**Problem to solve**
From the entries below, gather every line containing the string "calculator".

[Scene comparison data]

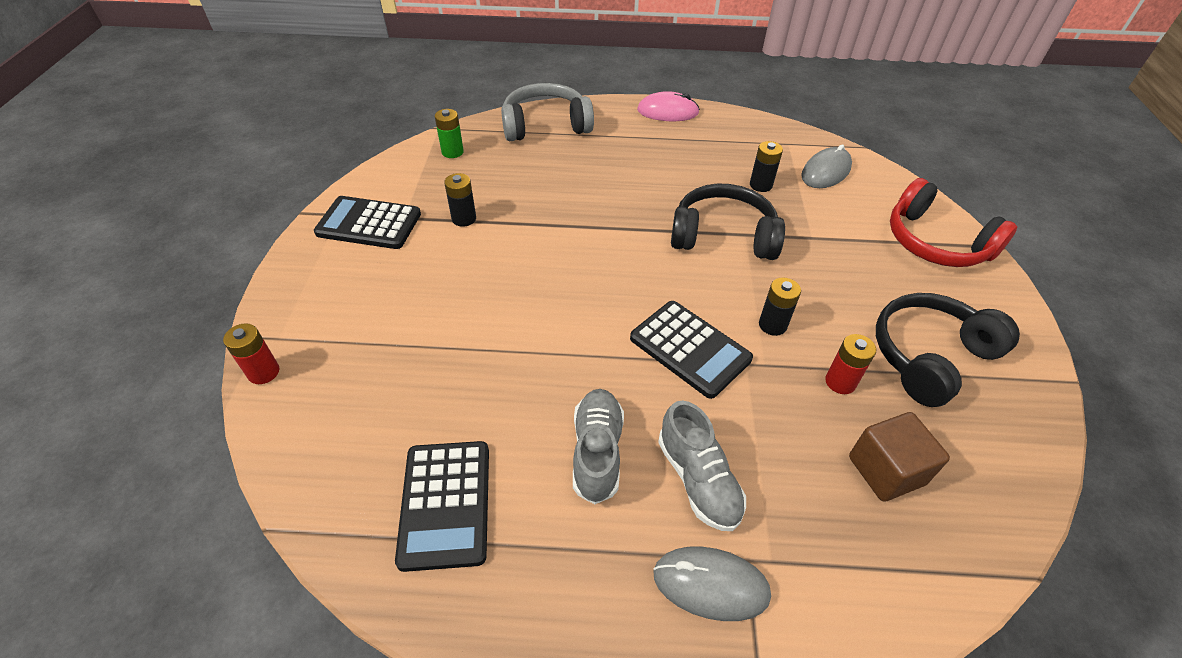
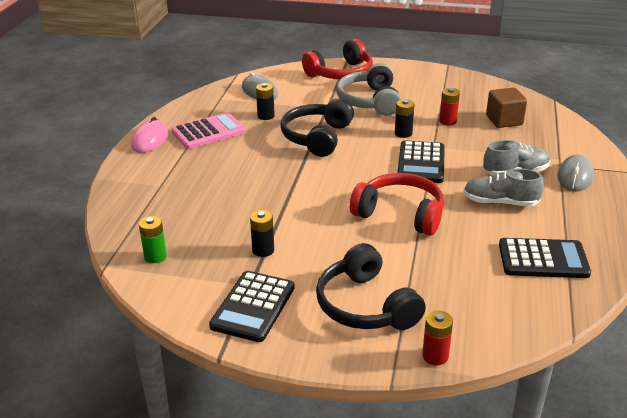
camera: 80 degrees left, 15 degrees down
(545, 125) = (137, 201): grey headphones -> grey headphones (369, 101)
(548, 330) = (400, 214): none -> red headphones
(689, 349) = (421, 163): black calculator -> black calculator turned 135 degrees clockwise
(700, 147) = (208, 132): none -> pink calculator
(929, 356) = (430, 94): black headphones -> black headphones (365, 306)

**Exercise answer**
(689, 349) = (421, 163): black calculator -> black calculator turned 135 degrees clockwise
(700, 147) = (208, 132): none -> pink calculator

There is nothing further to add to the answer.